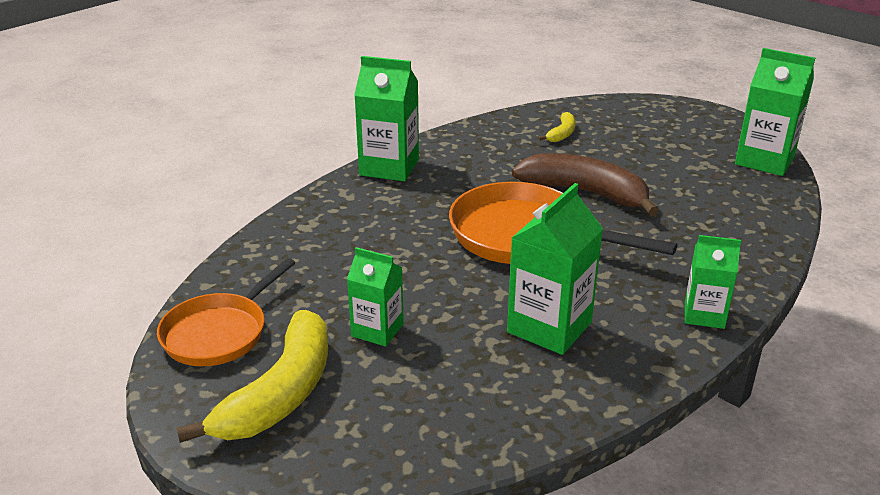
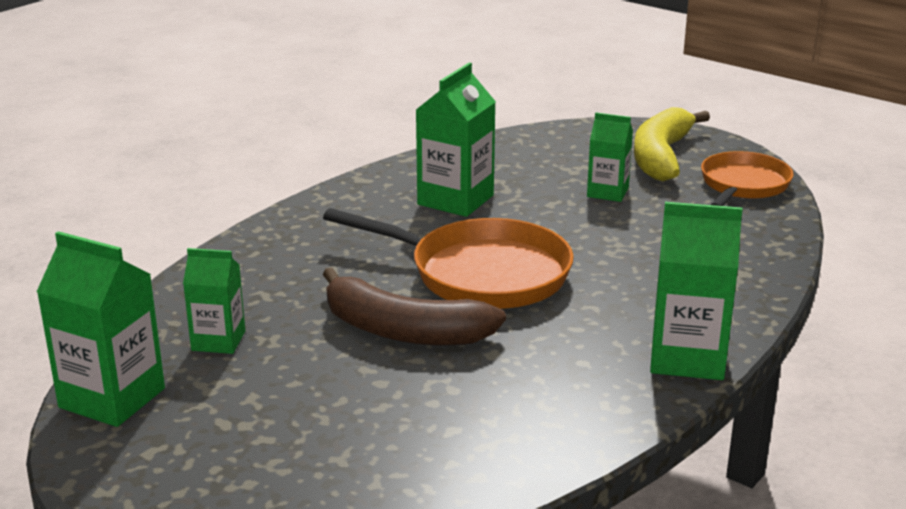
camera: 175 degrees right, 5 degrees down
yellow banana [538,112,576,142] -> none
green carton [685,235,741,329] -> green carton moved to [183,248,245,354]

____________

Exactly the lines from the one with "yellow banana [538,112,576,142] -> none" through the last line of the listing above must make up your answer.

yellow banana [538,112,576,142] -> none
green carton [685,235,741,329] -> green carton moved to [183,248,245,354]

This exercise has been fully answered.